Exercise description:
Could you reproduce every record below exactly, excluding all pictures?

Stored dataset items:
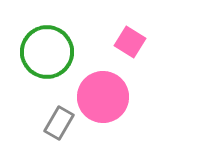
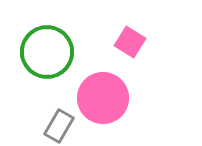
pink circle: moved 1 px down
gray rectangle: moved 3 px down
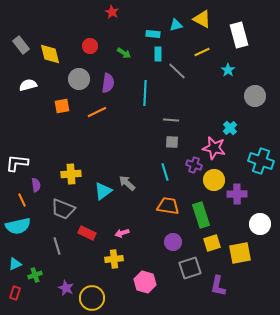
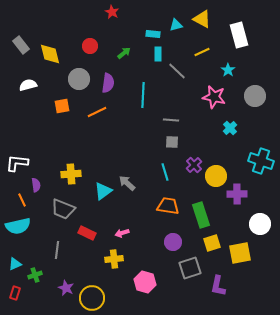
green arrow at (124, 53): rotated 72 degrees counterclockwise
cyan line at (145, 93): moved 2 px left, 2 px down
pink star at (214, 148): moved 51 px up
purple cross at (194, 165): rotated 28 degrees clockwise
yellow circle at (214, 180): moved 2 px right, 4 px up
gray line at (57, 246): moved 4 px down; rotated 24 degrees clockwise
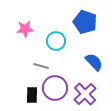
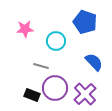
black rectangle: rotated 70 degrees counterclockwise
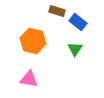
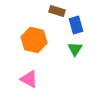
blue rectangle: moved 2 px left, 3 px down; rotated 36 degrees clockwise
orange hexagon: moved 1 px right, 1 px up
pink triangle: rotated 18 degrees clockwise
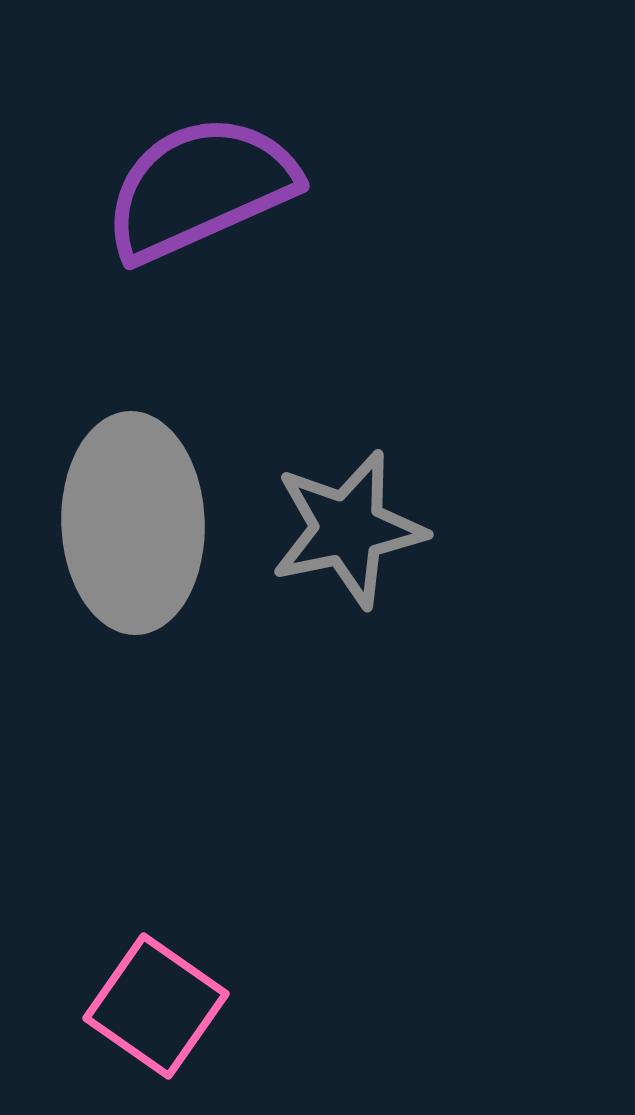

Answer area:
pink circle: moved 1 px down
gray rectangle: moved 3 px down
green arrow at (124, 53): rotated 72 degrees counterclockwise
cyan line at (145, 93): moved 2 px left, 2 px down
pink star at (214, 148): moved 51 px up
purple cross at (194, 165): rotated 28 degrees clockwise
yellow circle at (214, 180): moved 2 px right, 4 px up
gray line at (57, 246): moved 4 px down; rotated 24 degrees clockwise
black rectangle: rotated 70 degrees counterclockwise
blue rectangle: moved 2 px left, 3 px down; rotated 36 degrees clockwise
orange hexagon: moved 1 px right, 1 px up
pink triangle: rotated 18 degrees clockwise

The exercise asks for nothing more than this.